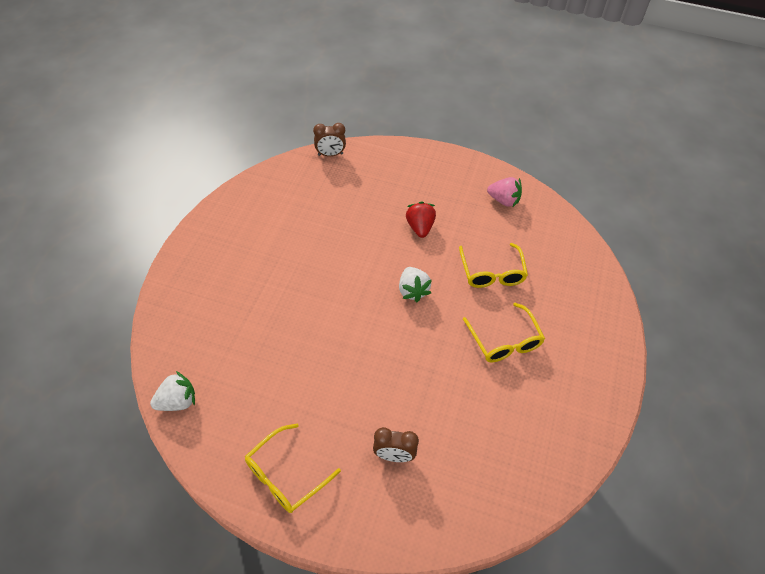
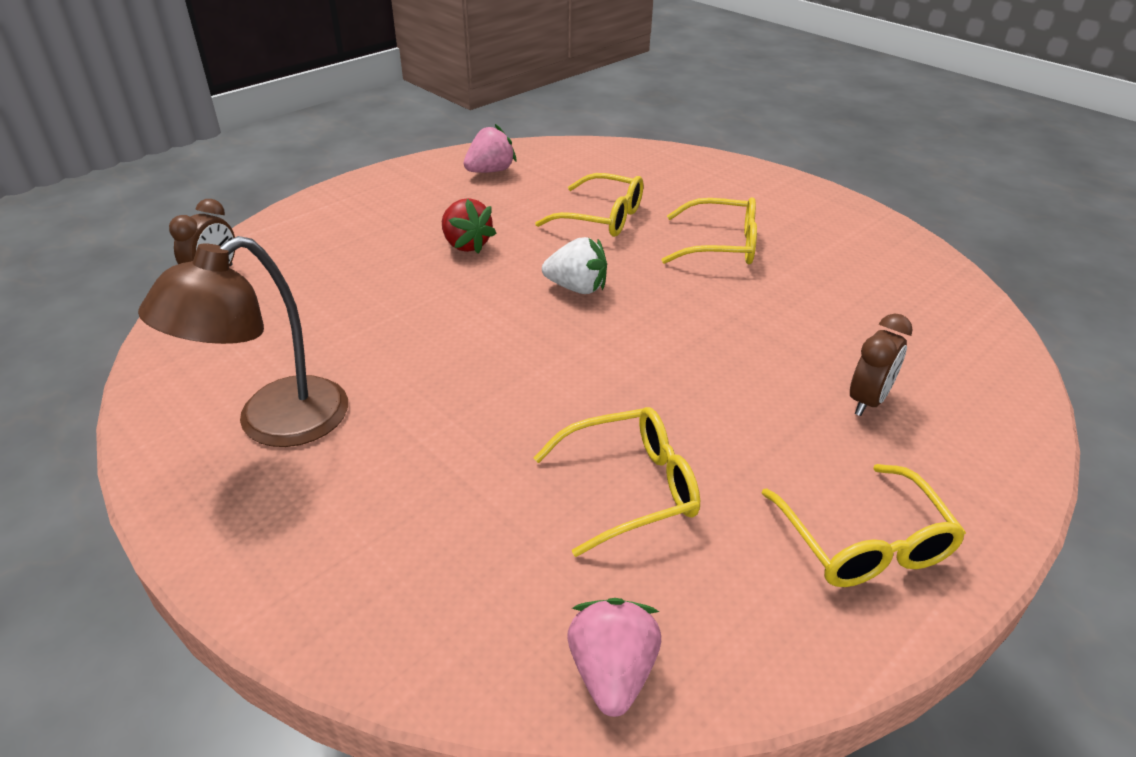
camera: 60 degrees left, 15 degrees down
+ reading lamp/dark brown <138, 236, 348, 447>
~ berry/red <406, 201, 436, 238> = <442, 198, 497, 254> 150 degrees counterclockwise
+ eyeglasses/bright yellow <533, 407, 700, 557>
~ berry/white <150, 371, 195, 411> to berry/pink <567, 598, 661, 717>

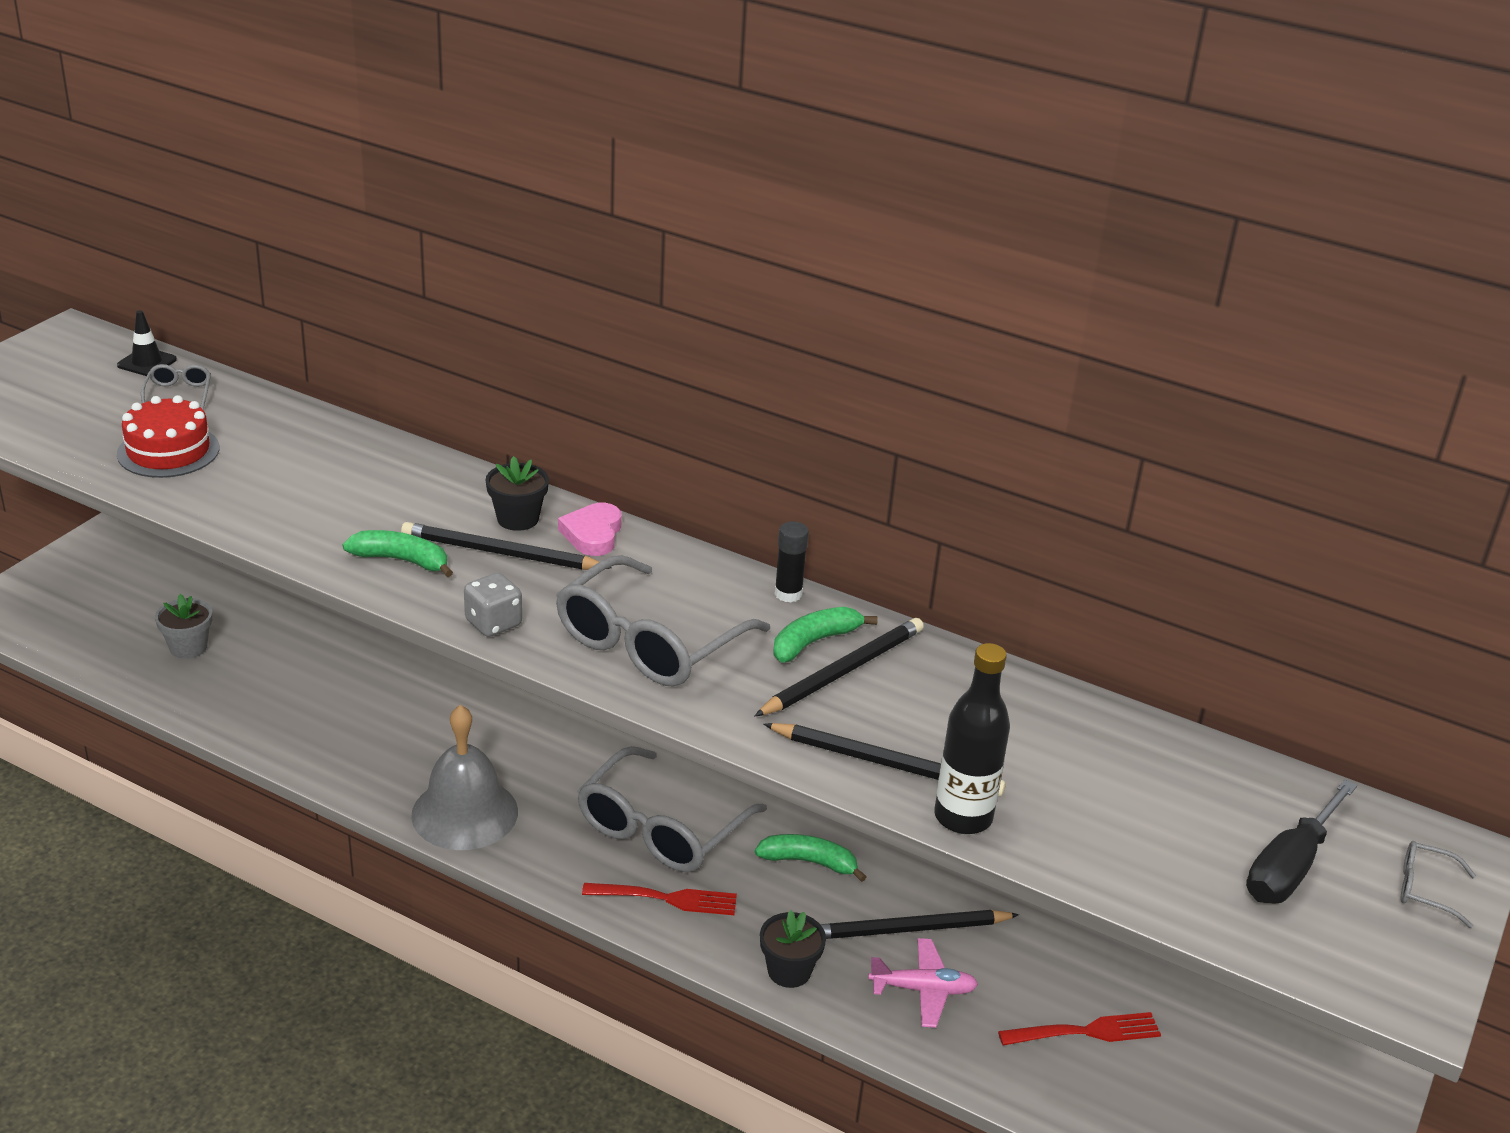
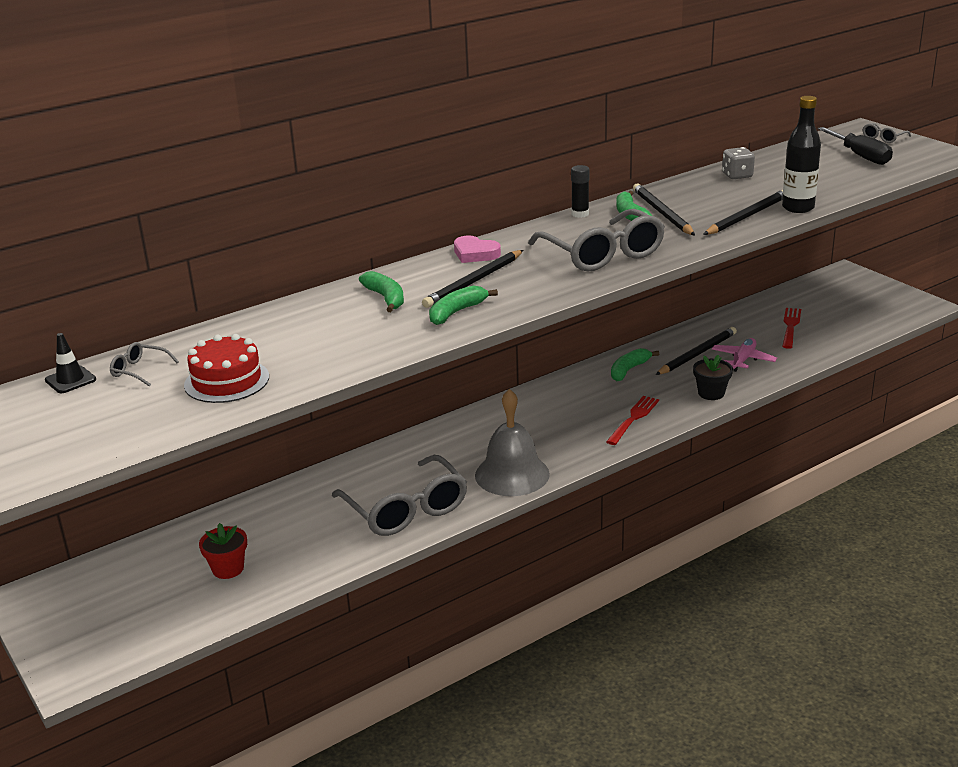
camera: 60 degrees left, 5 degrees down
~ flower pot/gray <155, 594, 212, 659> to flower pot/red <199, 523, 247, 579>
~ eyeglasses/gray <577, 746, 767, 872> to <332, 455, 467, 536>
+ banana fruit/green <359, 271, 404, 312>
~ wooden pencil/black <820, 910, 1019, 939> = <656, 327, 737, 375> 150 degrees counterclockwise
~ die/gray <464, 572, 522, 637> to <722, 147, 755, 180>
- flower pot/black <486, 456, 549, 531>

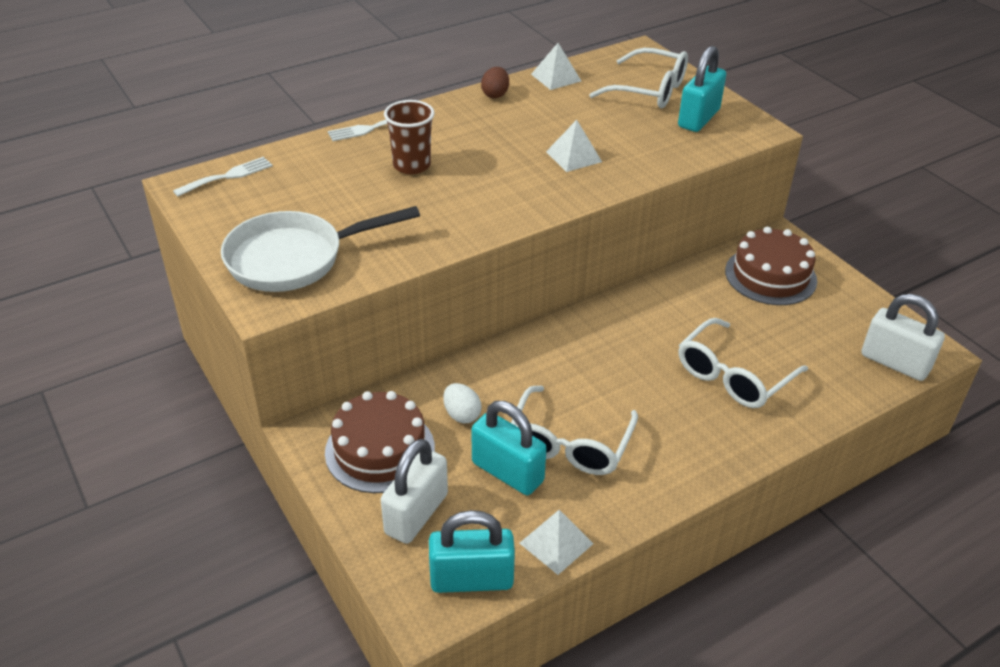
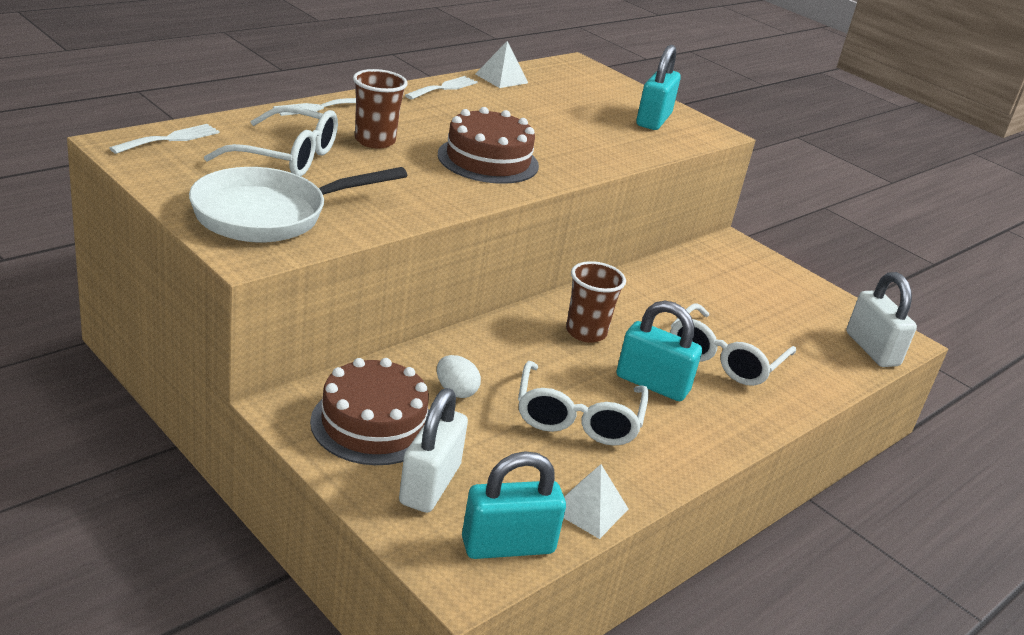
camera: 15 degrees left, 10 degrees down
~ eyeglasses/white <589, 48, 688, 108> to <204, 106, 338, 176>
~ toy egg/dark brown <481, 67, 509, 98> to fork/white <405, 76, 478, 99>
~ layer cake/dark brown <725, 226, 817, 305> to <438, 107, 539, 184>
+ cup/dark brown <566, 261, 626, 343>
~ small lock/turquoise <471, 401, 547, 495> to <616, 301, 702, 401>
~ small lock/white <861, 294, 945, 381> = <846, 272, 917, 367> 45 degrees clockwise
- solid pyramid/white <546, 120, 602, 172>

################

● **What needs to be done**:
The range to set down runs from the line containing "598, 661, 717>" through the final line of the data, both ends included; give it exactly and drop the pictures.

● **Solution**:
~ berry/white <150, 371, 195, 411> to berry/pink <567, 598, 661, 717>

camera: 60 degrees left, 5 degrees down
~ flower pot/gray <155, 594, 212, 659> to flower pot/red <199, 523, 247, 579>
~ eyeglasses/gray <577, 746, 767, 872> to <332, 455, 467, 536>
+ banana fruit/green <359, 271, 404, 312>
~ wooden pencil/black <820, 910, 1019, 939> = <656, 327, 737, 375> 150 degrees counterclockwise
~ die/gray <464, 572, 522, 637> to <722, 147, 755, 180>
- flower pot/black <486, 456, 549, 531>

camera: 15 degrees left, 10 degrees down
~ eyeglasses/white <589, 48, 688, 108> to <204, 106, 338, 176>
~ toy egg/dark brown <481, 67, 509, 98> to fork/white <405, 76, 478, 99>
~ layer cake/dark brown <725, 226, 817, 305> to <438, 107, 539, 184>
+ cup/dark brown <566, 261, 626, 343>
~ small lock/turquoise <471, 401, 547, 495> to <616, 301, 702, 401>
~ small lock/white <861, 294, 945, 381> = <846, 272, 917, 367> 45 degrees clockwise
- solid pyramid/white <546, 120, 602, 172>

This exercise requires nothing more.